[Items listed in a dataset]
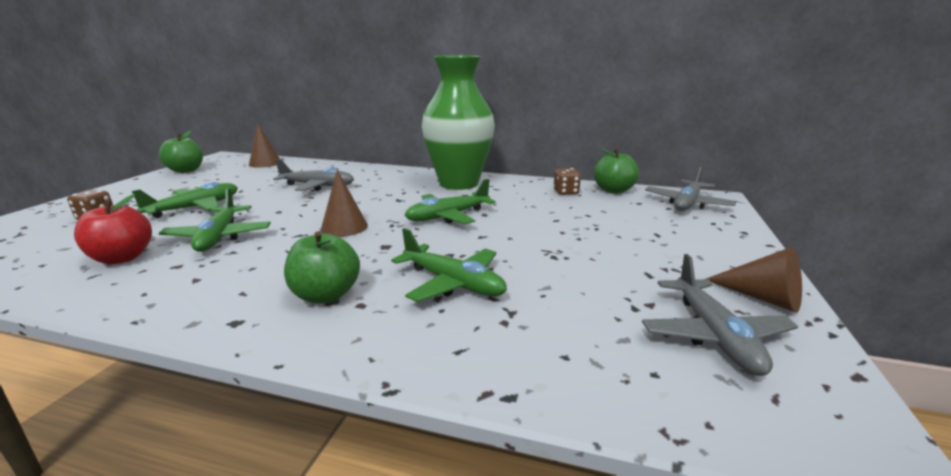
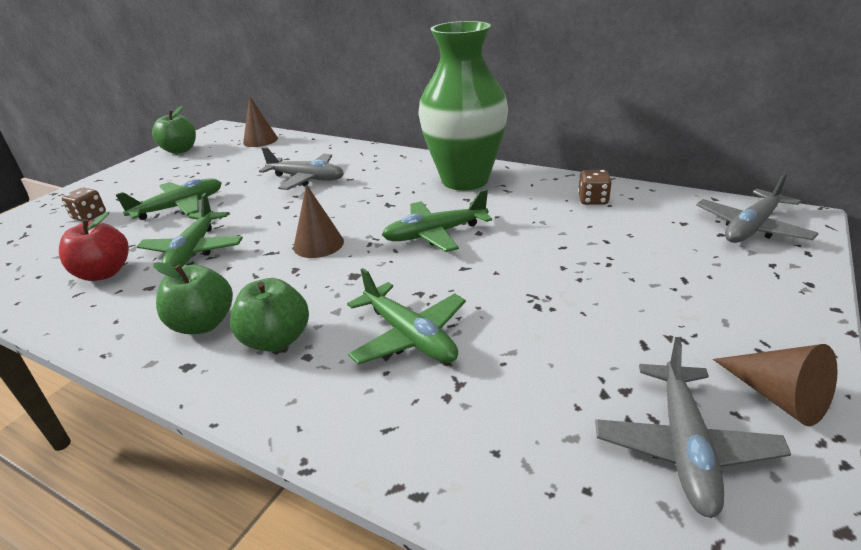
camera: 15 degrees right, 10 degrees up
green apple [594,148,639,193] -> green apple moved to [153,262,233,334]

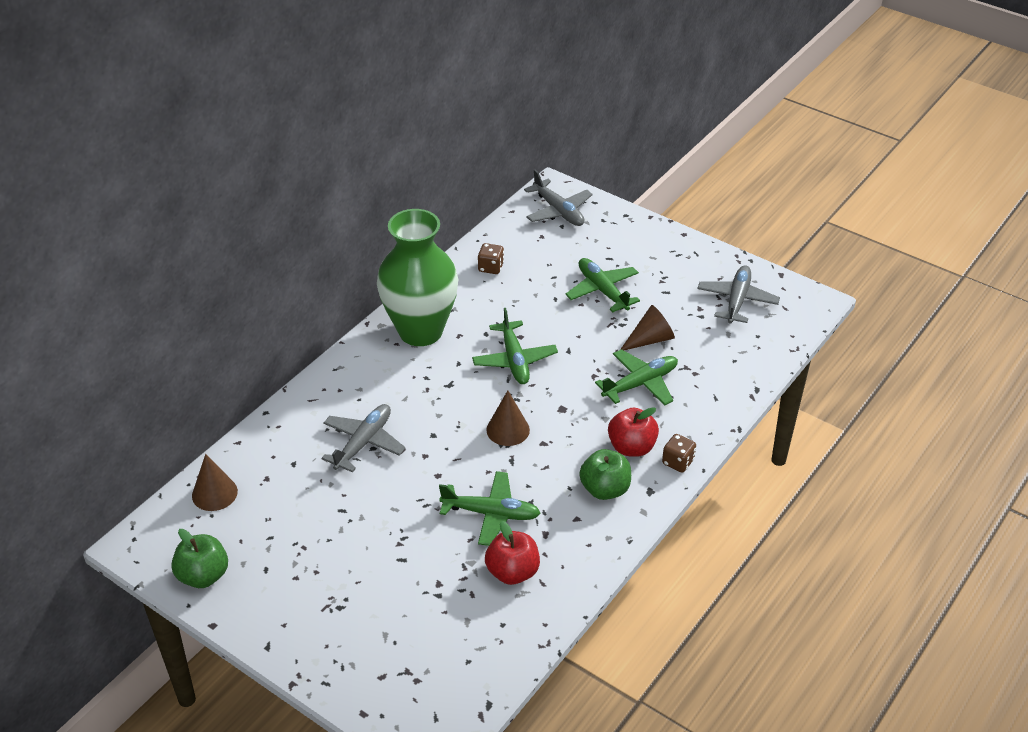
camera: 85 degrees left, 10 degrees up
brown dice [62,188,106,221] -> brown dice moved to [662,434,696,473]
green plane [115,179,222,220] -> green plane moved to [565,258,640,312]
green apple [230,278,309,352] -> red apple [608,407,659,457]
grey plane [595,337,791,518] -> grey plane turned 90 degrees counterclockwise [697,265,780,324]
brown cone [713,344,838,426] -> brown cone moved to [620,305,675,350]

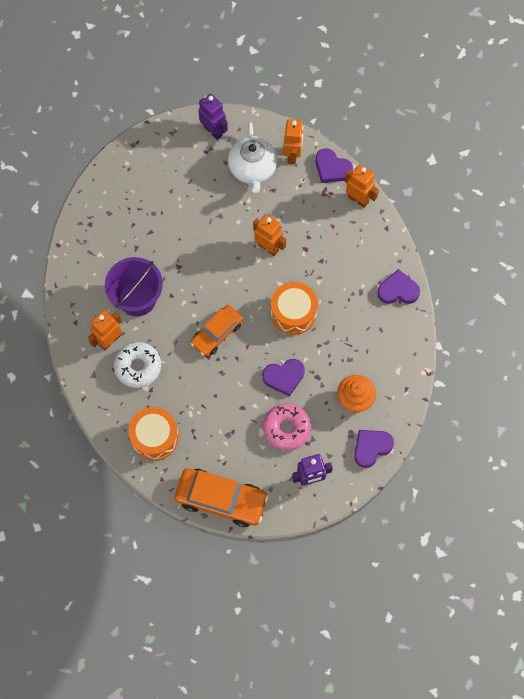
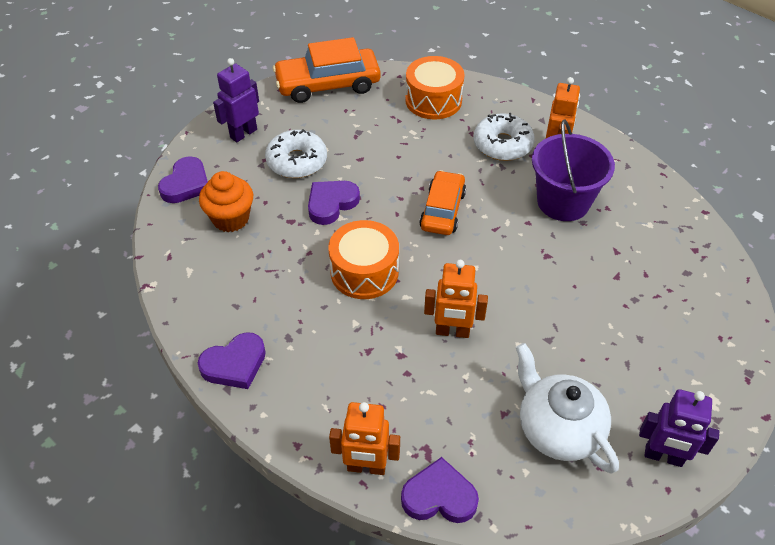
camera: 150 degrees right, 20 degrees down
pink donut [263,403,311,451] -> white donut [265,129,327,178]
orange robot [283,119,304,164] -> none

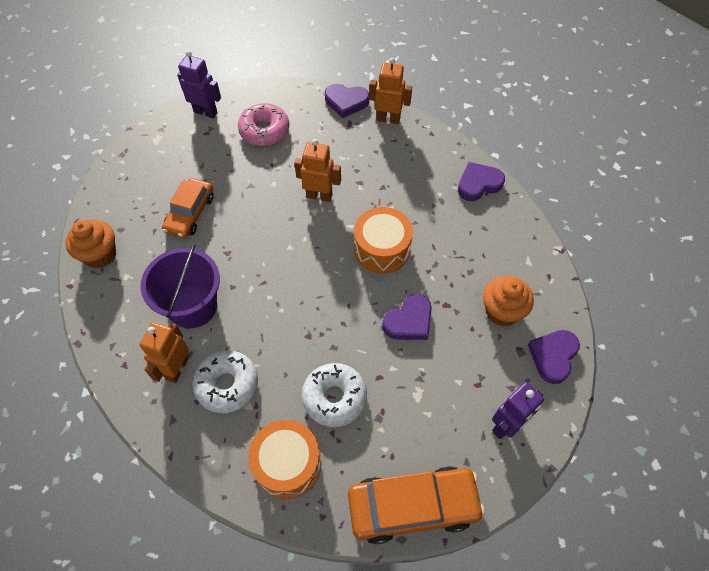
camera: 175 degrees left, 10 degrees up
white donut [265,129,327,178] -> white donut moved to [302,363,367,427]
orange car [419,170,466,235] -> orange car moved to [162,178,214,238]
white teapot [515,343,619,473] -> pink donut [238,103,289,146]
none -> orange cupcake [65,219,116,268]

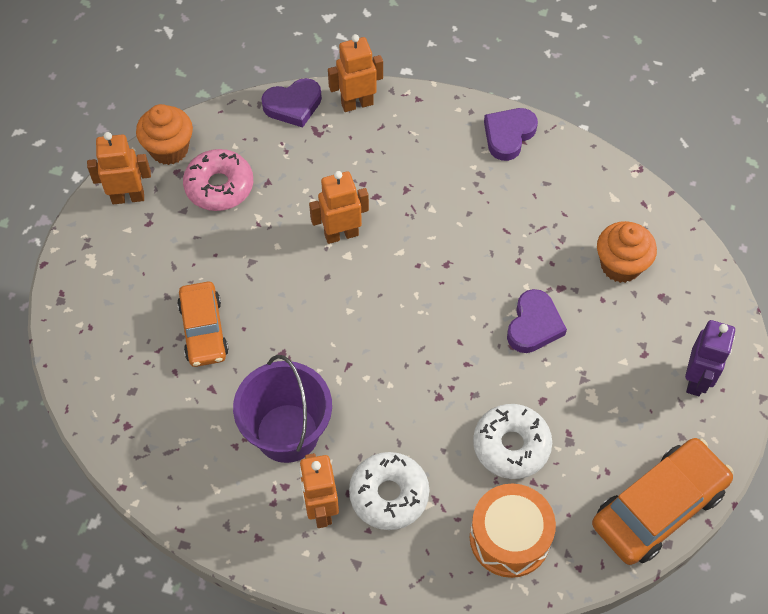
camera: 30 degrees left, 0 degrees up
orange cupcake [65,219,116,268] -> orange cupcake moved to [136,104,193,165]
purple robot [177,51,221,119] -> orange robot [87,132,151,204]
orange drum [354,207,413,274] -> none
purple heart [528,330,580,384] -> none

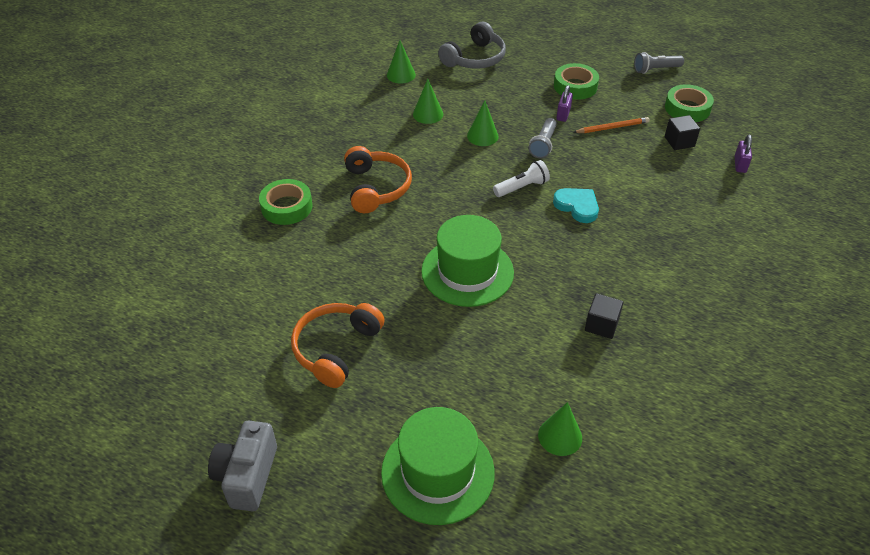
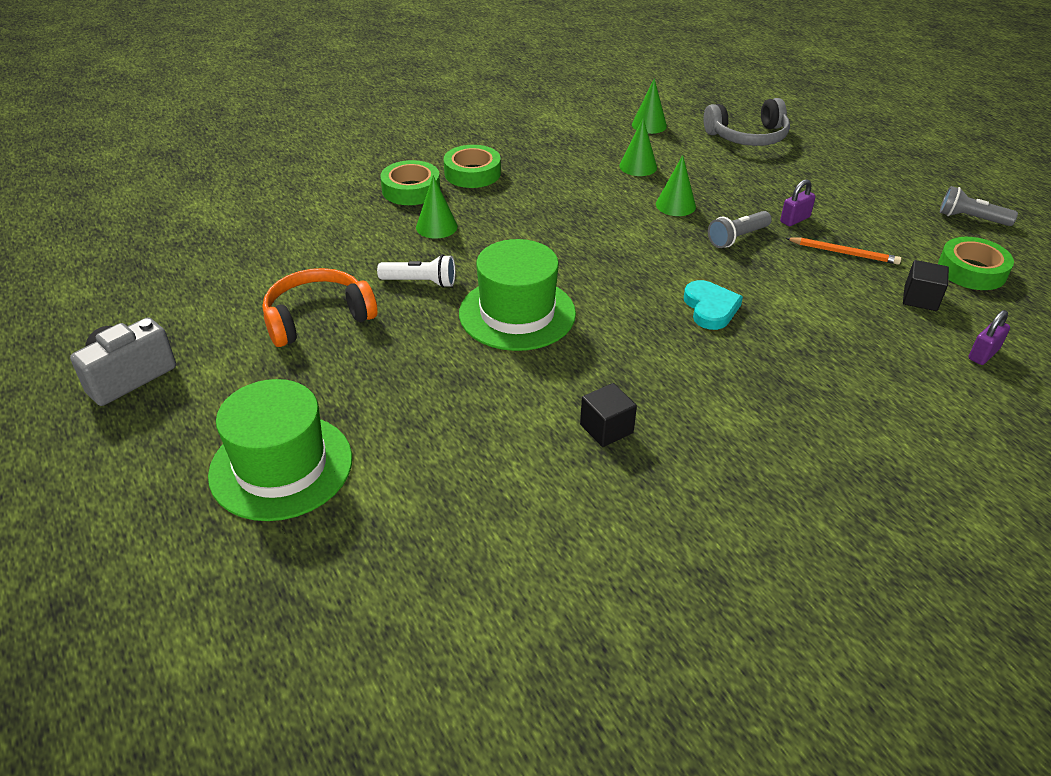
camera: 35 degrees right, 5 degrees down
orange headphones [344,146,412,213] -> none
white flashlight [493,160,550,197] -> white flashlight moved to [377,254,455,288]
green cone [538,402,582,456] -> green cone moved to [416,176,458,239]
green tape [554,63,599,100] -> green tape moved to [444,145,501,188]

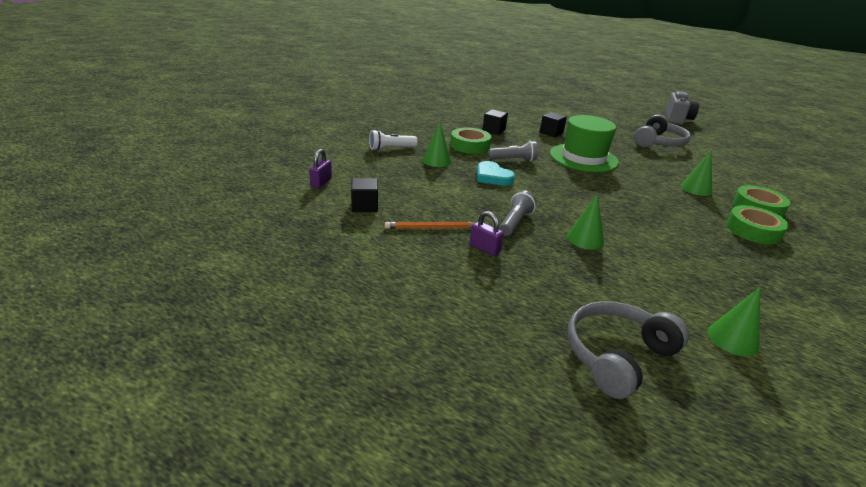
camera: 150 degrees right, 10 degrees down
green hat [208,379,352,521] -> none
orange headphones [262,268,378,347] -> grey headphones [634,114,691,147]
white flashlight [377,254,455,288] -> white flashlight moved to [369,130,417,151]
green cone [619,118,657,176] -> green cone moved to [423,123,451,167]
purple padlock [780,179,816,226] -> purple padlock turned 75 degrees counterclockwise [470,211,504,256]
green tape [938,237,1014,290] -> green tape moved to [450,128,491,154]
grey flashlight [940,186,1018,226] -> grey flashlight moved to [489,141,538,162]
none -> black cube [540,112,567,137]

*WORK INSTRUCTION:*
The string "headphones" may appear in the lines of the records above. State how many lines contain it, with no other words.

*RESPONSE TO THE EXERCISE:*
2